• What you need to do:
Looking at the listing below, retype exactly the lines starting at the one containing "PIR2 pin OUT: TX -> A1" and ending at the one containing "RGB2 pin B: GP8 -> GP27", both included, and nothing else.
-*-*-
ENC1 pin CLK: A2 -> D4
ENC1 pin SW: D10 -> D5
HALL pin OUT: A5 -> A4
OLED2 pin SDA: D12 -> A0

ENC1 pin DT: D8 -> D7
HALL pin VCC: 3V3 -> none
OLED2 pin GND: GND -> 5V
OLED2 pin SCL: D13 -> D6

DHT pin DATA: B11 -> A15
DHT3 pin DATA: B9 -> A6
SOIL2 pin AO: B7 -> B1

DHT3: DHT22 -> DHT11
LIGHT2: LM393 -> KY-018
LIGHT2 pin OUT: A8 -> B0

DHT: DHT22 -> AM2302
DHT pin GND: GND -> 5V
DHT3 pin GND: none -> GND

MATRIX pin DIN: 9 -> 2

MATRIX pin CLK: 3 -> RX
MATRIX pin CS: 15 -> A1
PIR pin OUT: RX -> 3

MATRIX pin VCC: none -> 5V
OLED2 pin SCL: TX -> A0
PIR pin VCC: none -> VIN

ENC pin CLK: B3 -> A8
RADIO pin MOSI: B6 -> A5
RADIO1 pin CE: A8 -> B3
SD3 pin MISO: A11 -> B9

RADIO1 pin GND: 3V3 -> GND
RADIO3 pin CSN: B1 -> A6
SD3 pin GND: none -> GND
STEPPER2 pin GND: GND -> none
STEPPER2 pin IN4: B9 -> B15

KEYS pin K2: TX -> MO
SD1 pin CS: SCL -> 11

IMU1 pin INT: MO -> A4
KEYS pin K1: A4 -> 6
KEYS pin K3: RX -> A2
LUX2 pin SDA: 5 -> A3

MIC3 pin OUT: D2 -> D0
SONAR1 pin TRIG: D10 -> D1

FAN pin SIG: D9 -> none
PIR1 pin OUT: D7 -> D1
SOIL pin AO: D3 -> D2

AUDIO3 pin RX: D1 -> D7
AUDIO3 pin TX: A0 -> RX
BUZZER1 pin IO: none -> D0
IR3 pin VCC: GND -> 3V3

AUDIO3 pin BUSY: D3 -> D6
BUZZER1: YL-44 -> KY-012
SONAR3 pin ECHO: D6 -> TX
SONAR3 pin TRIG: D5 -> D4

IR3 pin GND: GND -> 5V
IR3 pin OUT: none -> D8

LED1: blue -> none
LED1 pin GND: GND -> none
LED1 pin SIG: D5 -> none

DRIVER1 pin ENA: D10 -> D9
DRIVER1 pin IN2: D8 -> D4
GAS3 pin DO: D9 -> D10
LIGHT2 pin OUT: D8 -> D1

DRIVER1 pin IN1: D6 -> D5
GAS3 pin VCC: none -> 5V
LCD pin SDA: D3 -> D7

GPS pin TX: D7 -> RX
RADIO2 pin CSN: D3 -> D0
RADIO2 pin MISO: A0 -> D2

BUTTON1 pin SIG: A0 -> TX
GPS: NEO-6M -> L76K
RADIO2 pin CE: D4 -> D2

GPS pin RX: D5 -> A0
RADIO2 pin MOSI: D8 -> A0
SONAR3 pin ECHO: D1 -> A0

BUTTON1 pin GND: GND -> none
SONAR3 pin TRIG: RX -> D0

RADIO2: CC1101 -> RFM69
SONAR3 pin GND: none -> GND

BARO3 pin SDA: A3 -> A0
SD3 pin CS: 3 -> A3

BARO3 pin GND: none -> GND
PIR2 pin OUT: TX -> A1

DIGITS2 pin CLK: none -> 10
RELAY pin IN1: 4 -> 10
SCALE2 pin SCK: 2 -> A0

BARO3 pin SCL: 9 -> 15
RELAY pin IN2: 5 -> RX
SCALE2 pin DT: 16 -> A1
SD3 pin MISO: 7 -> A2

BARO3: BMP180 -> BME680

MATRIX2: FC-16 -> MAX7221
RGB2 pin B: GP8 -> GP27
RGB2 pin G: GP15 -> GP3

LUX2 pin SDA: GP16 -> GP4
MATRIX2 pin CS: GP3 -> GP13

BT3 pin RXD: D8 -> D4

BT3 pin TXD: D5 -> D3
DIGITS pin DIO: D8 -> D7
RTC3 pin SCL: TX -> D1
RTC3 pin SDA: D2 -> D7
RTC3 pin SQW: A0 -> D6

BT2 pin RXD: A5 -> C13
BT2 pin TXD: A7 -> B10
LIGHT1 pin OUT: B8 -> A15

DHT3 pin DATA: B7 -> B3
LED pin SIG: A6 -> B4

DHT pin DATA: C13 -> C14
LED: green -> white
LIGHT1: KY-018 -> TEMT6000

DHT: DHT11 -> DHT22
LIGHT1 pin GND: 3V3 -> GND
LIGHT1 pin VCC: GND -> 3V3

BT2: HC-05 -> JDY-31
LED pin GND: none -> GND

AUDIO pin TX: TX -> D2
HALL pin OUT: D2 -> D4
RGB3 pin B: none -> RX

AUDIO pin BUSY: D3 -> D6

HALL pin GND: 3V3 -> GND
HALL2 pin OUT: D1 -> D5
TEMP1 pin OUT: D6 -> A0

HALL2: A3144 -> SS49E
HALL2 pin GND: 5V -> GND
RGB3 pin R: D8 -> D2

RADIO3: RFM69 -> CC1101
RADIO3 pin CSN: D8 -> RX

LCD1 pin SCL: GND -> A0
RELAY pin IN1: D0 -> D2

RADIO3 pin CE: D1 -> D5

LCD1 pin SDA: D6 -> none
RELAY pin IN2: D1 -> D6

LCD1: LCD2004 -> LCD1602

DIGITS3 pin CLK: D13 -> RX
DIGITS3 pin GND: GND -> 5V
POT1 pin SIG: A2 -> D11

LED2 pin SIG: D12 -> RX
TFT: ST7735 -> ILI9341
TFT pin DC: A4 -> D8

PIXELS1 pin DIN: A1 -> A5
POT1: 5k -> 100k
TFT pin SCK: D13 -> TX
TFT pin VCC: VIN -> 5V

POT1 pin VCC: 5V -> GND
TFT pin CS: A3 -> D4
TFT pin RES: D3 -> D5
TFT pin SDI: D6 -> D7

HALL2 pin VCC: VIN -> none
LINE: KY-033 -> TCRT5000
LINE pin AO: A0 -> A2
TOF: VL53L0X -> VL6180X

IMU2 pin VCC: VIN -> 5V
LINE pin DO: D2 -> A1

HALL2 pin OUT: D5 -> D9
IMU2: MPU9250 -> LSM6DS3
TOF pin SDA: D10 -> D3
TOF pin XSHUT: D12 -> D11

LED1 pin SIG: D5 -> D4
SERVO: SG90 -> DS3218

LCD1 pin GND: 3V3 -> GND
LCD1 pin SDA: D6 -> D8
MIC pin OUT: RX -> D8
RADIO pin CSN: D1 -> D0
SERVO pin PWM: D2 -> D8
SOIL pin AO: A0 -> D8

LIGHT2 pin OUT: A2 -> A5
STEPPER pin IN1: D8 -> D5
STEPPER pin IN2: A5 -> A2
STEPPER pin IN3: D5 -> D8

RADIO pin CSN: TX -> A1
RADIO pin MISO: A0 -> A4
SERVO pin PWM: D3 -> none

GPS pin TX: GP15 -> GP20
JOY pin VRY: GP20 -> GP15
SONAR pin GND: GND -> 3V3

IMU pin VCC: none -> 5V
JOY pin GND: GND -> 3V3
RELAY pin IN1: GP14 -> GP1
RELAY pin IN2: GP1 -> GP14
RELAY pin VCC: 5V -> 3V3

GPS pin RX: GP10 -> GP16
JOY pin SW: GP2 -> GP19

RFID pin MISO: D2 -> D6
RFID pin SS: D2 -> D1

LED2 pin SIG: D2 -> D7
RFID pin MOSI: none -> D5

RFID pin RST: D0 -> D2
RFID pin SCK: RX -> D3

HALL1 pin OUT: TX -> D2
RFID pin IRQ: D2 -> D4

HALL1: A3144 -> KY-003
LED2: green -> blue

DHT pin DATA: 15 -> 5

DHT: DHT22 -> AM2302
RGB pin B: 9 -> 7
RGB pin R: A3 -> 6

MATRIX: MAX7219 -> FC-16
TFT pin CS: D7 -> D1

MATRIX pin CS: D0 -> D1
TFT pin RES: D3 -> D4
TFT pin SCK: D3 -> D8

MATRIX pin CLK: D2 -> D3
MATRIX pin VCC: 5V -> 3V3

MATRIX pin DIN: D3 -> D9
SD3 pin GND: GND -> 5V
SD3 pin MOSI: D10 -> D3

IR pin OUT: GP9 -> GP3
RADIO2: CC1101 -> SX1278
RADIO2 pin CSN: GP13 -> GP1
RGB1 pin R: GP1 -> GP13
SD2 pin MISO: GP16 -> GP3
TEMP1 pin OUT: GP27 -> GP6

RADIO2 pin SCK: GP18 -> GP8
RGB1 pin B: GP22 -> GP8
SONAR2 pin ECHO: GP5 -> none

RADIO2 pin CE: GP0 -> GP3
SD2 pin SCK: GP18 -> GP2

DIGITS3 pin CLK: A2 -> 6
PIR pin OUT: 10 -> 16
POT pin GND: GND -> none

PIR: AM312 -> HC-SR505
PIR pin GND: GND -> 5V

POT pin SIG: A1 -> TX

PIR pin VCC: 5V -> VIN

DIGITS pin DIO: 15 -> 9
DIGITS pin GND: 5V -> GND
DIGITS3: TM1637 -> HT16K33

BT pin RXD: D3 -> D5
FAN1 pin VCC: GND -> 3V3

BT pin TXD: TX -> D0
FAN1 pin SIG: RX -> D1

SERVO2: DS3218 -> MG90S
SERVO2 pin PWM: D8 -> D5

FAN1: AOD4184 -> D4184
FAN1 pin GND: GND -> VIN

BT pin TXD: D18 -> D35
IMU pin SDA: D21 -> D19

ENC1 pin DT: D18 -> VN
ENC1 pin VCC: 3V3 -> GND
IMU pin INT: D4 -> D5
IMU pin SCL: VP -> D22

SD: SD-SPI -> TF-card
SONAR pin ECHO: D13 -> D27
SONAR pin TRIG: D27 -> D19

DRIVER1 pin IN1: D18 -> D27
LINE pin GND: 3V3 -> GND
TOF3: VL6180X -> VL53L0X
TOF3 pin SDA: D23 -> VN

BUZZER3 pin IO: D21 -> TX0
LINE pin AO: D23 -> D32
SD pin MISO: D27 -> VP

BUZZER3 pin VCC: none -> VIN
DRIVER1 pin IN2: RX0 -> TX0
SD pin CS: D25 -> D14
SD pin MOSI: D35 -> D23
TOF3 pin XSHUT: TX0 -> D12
-*-*-
• Answer to this problem:
PIR2 pin OUT: TX -> A1

DIGITS2 pin CLK: none -> 10
RELAY pin IN1: 4 -> 10
SCALE2 pin SCK: 2 -> A0

BARO3 pin SCL: 9 -> 15
RELAY pin IN2: 5 -> RX
SCALE2 pin DT: 16 -> A1
SD3 pin MISO: 7 -> A2

BARO3: BMP180 -> BME680

MATRIX2: FC-16 -> MAX7221
RGB2 pin B: GP8 -> GP27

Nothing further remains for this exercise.